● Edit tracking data
-- Opening Marker --

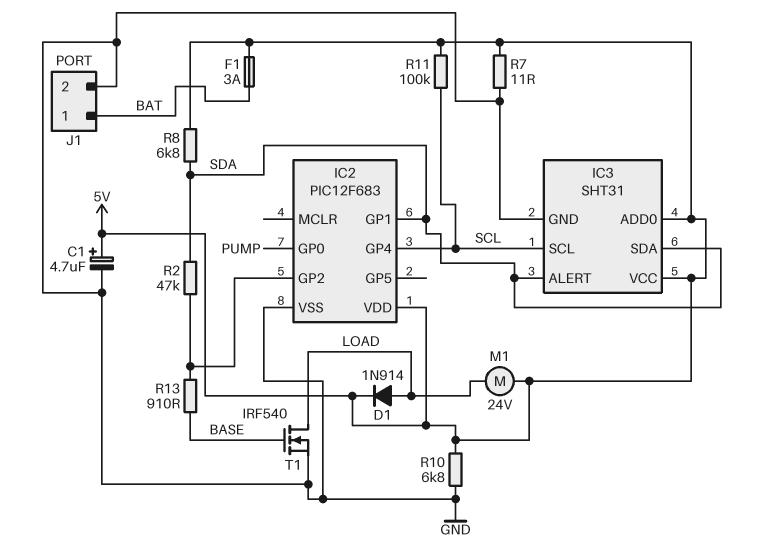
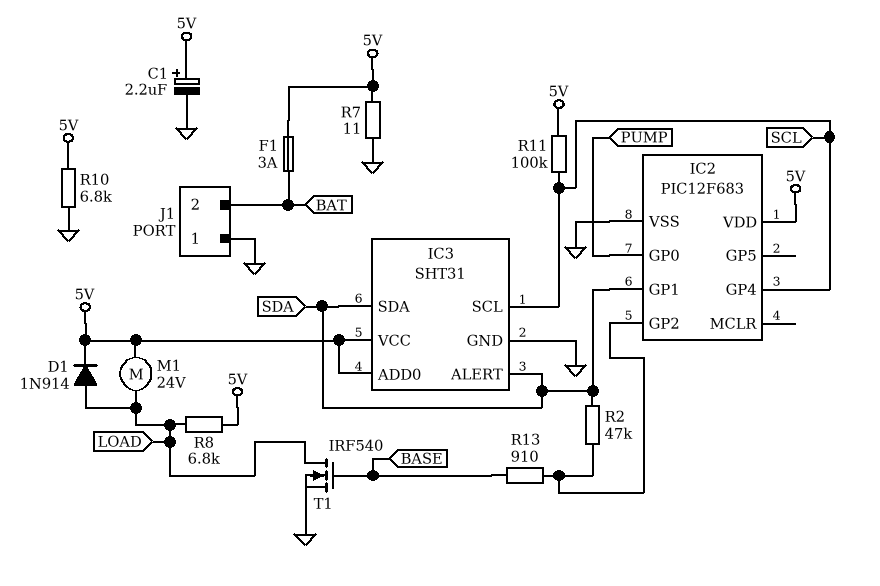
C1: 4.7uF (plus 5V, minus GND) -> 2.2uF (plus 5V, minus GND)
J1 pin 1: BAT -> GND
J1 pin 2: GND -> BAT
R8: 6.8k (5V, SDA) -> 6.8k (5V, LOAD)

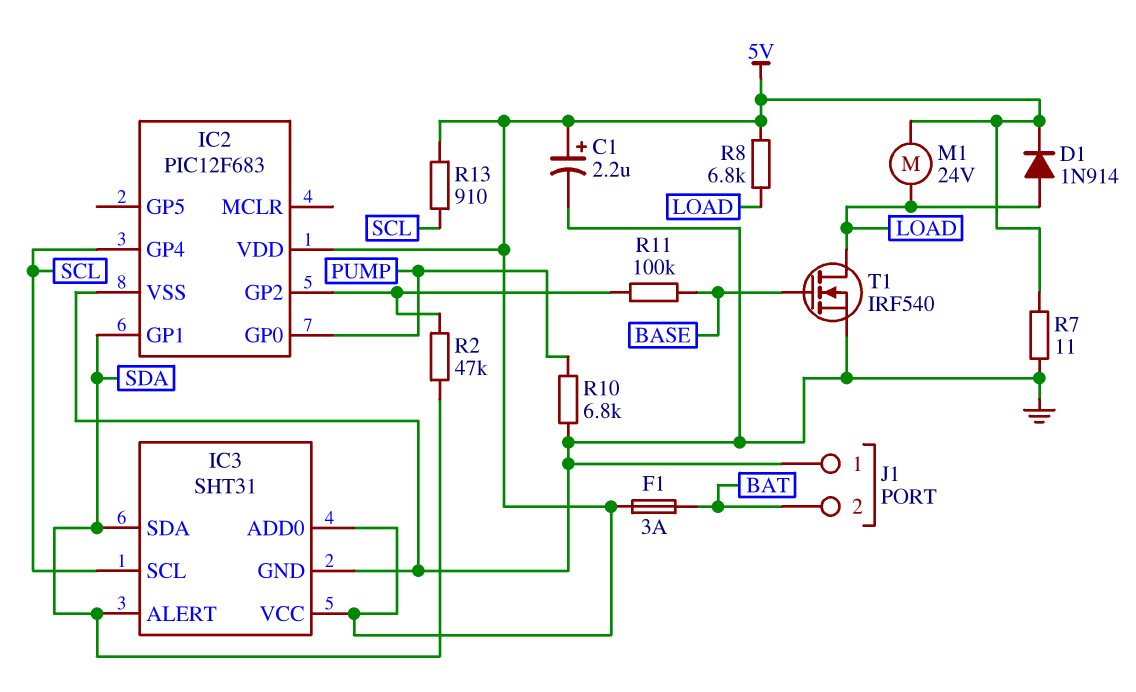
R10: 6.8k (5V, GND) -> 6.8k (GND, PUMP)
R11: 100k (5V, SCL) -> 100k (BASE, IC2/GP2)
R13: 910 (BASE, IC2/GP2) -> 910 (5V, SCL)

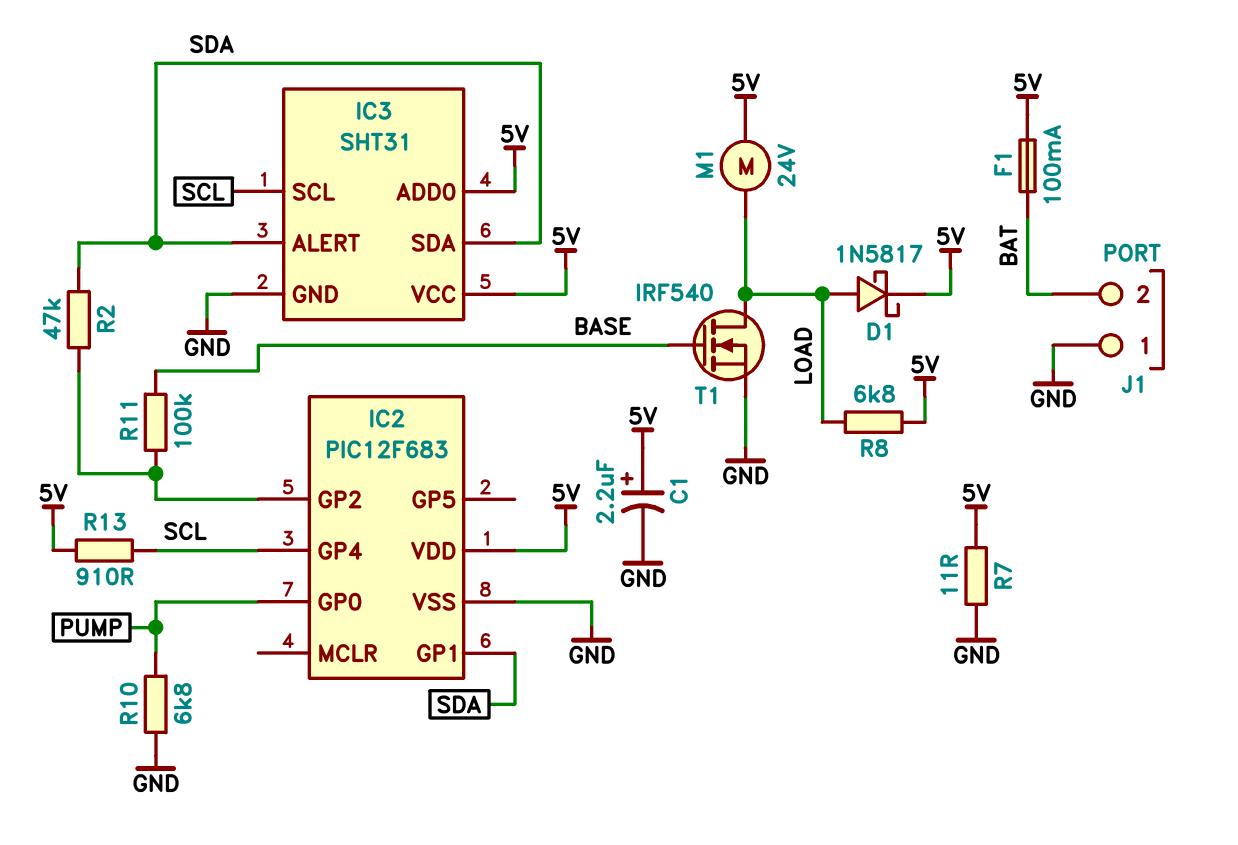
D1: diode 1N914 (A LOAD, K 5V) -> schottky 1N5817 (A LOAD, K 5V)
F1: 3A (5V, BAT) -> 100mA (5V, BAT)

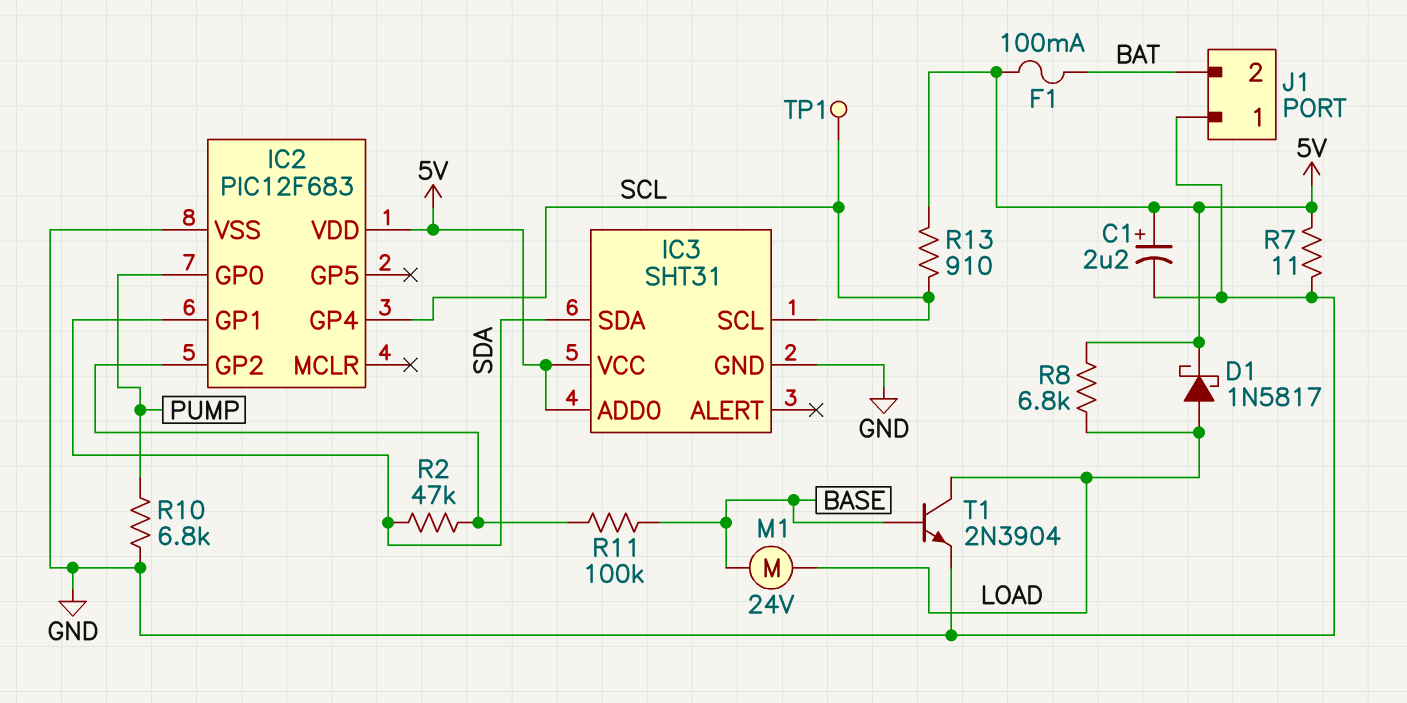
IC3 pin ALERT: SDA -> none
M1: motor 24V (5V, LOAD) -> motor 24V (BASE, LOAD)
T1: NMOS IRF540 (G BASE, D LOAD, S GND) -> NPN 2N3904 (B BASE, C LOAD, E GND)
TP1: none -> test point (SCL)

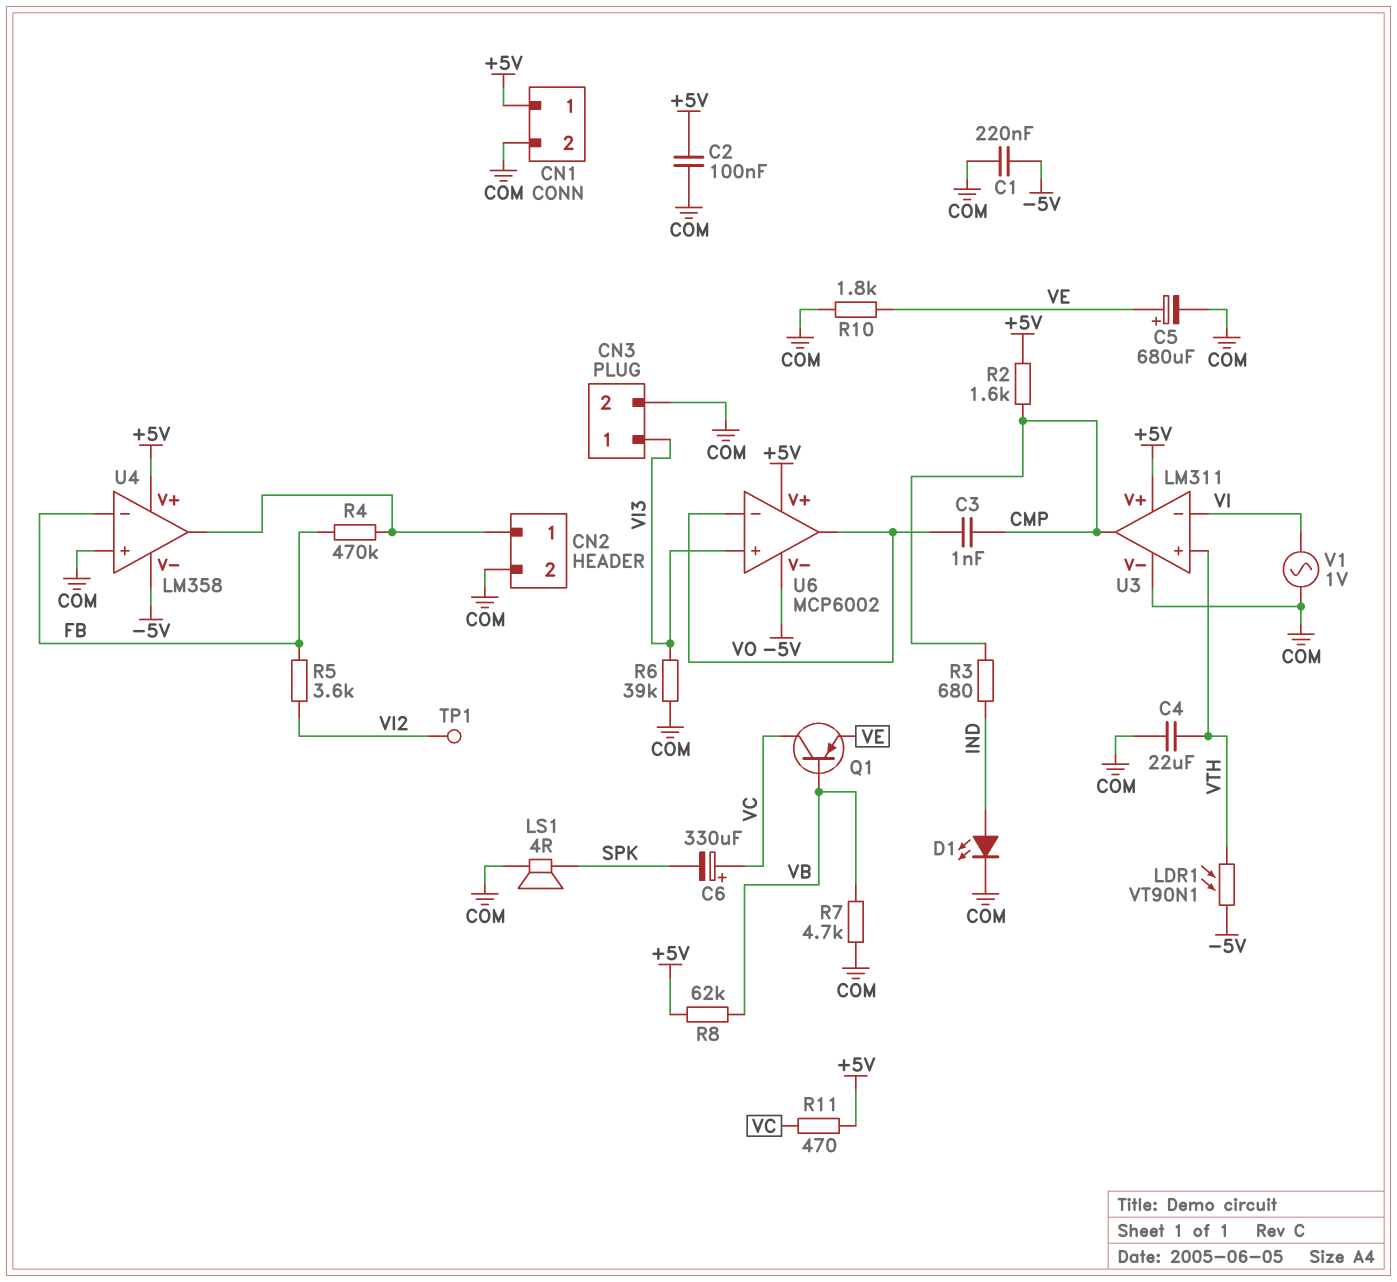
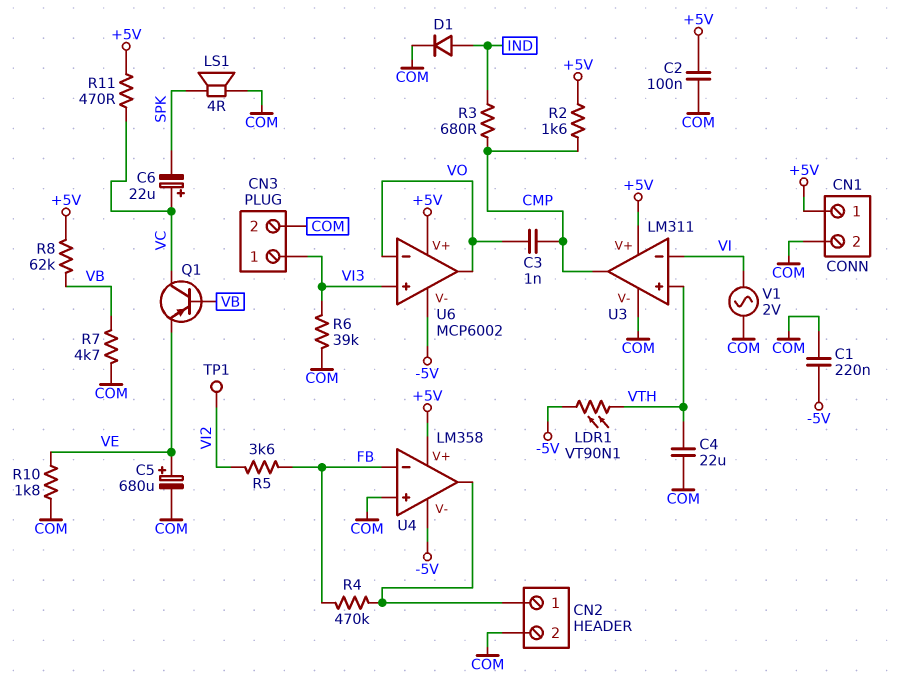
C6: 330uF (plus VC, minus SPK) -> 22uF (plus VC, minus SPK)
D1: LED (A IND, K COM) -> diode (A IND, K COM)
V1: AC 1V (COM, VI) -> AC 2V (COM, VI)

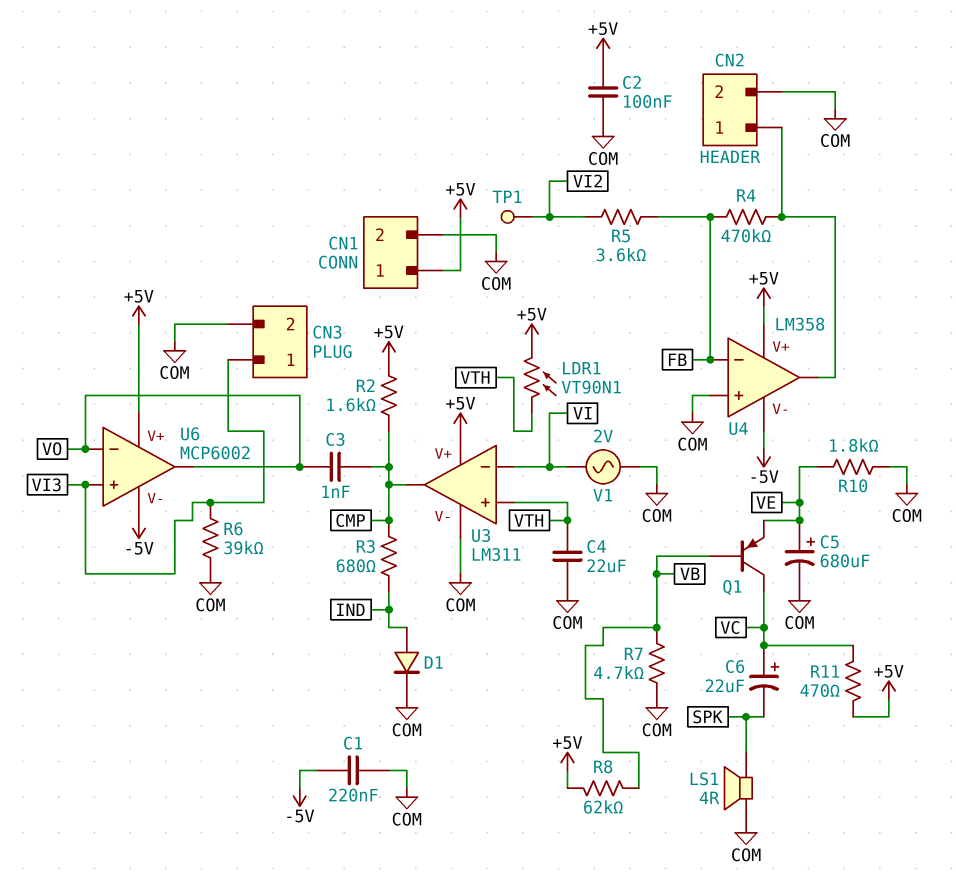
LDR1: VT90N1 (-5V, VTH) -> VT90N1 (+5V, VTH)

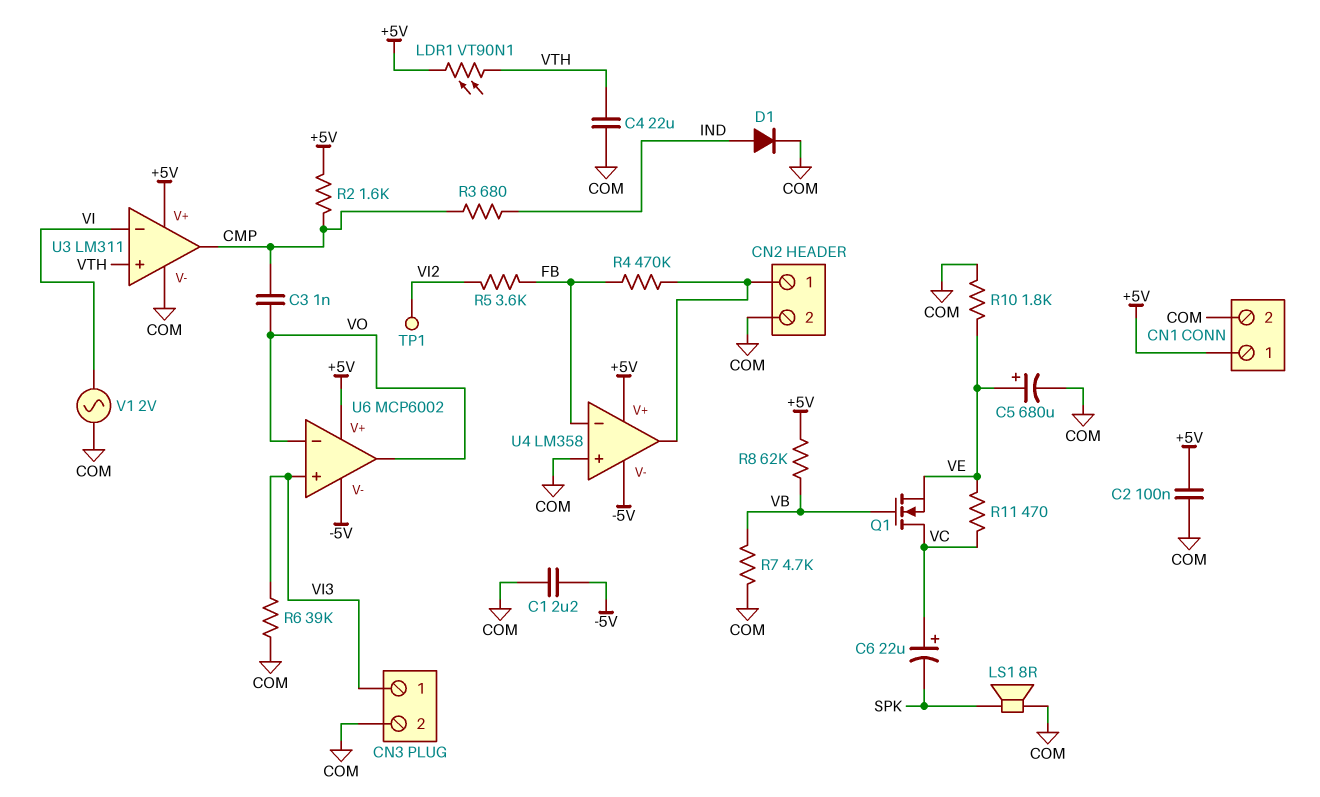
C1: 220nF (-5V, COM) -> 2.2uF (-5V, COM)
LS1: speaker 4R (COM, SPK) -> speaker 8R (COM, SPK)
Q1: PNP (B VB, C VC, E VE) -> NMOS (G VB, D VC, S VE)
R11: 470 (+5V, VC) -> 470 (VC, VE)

-- Closing Marker --

● What is needed
With the images excluded, all entries are to be given again exactly.

● Reply to the exercise
C1: 4.7uF (plus 5V, minus GND) -> 2.2uF (plus 5V, minus GND)
J1 pin 1: BAT -> GND
J1 pin 2: GND -> BAT
R8: 6.8k (5V, SDA) -> 6.8k (5V, LOAD)

R10: 6.8k (5V, GND) -> 6.8k (GND, PUMP)
R11: 100k (5V, SCL) -> 100k (BASE, IC2/GP2)
R13: 910 (BASE, IC2/GP2) -> 910 (5V, SCL)

D1: diode 1N914 (A LOAD, K 5V) -> schottky 1N5817 (A LOAD, K 5V)
F1: 3A (5V, BAT) -> 100mA (5V, BAT)

IC3 pin ALERT: SDA -> none
M1: motor 24V (5V, LOAD) -> motor 24V (BASE, LOAD)
T1: NMOS IRF540 (G BASE, D LOAD, S GND) -> NPN 2N3904 (B BASE, C LOAD, E GND)
TP1: none -> test point (SCL)

C6: 330uF (plus VC, minus SPK) -> 22uF (plus VC, minus SPK)
D1: LED (A IND, K COM) -> diode (A IND, K COM)
V1: AC 1V (COM, VI) -> AC 2V (COM, VI)

LDR1: VT90N1 (-5V, VTH) -> VT90N1 (+5V, VTH)

C1: 220nF (-5V, COM) -> 2.2uF (-5V, COM)
LS1: speaker 4R (COM, SPK) -> speaker 8R (COM, SPK)
Q1: PNP (B VB, C VC, E VE) -> NMOS (G VB, D VC, S VE)
R11: 470 (+5V, VC) -> 470 (VC, VE)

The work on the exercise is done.